* GOAL
Format every line of the records below as a JSON list of strings, one string per line, omitting blank lines.

* RECORDS SHOWN
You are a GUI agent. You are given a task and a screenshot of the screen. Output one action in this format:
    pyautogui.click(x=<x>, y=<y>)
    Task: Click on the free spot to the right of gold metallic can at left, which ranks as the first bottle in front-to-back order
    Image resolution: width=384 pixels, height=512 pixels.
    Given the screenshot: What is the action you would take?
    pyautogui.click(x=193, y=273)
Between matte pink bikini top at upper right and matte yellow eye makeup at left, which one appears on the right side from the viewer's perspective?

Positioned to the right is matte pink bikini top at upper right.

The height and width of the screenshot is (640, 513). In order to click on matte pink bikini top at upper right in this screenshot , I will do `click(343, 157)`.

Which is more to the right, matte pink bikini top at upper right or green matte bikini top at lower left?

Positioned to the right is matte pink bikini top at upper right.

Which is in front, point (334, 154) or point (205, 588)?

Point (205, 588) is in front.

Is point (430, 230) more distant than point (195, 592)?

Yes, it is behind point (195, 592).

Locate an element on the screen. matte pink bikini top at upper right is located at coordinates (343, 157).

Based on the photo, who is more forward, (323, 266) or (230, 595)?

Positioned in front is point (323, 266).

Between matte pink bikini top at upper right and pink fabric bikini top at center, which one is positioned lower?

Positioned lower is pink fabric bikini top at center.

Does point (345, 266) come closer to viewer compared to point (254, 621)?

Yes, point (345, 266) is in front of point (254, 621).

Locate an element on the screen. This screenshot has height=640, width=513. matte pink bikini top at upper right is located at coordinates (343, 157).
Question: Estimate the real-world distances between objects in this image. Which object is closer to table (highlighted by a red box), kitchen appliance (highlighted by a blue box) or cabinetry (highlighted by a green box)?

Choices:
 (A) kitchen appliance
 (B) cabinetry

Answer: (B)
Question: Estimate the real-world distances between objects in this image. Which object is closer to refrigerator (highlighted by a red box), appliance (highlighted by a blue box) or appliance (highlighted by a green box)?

* FULL ANSWER
[
  "You are a GUI agent. You are given a task and a screenshot of the screen. Output one action in this format:",
  "    pyautogui.click(x=<x>, y=<y>)",
  "    Task: Click on the free spot to the right of gold metallic can at left, which ranks as the first bottle in front-to-back order",
  "    Image resolution: width=384 pixels, height=512 pixels.",
  "    Given the screenshot: What is the action you would take?",
  "    pyautogui.click(x=193, y=273)",
  "Between matte pink bikini top at upper right and matte yellow eye makeup at left, which one appears on the right side from the viewer's perspective?",
  "Positioned to the right is matte pink bikini top at upper right.",
  "The height and width of the screenshot is (640, 513). In order to click on matte pink bikini top at upper right in this screenshot , I will do `click(343, 157)`.",
  "Which is more to the right, matte pink bikini top at upper right or green matte bikini top at lower left?",
  "Positioned to the right is matte pink bikini top at upper right.",
  "Which is in front, point (334, 154) or point (205, 588)?",
  "Point (205, 588) is in front.",
  "Is point (430, 230) more distant than point (195, 592)?",
  "Yes, it is behind point (195, 592).",
  "Locate an element on the screen. matte pink bikini top at upper right is located at coordinates (343, 157).",
  "Based on the photo, who is more forward, (323, 266) or (230, 595)?",
  "Positioned in front is point (323, 266).",
  "Between matte pink bikini top at upper right and pink fabric bikini top at center, which one is positioned lower?",
  "Positioned lower is pink fabric bikini top at center.",
  "Does point (345, 266) come closer to viewer compared to point (254, 621)?",
  "Yes, point (345, 266) is in front of point (254, 621).",
  "Locate an element on the screen. This screenshot has height=640, width=513. matte pink bikini top at upper right is located at coordinates (343, 157).",
  "Question: Estimate the real-world distances between objects in this image. Which object is closer to table (highlighted by a red box), kitchen appliance (highlighted by a blue box) or cabinetry (highlighted by a green box)?",
  "Choices:",
  " (A) kitchen appliance",
  " (B) cabinetry",
  "Answer: (B)",
  "Question: Estimate the real-world distances between objects in this image. Which object is closer to refrigerator (highlighted by a red box), appliance (highlighted by a blue box) or appliance (highlighted by a green box)?"
]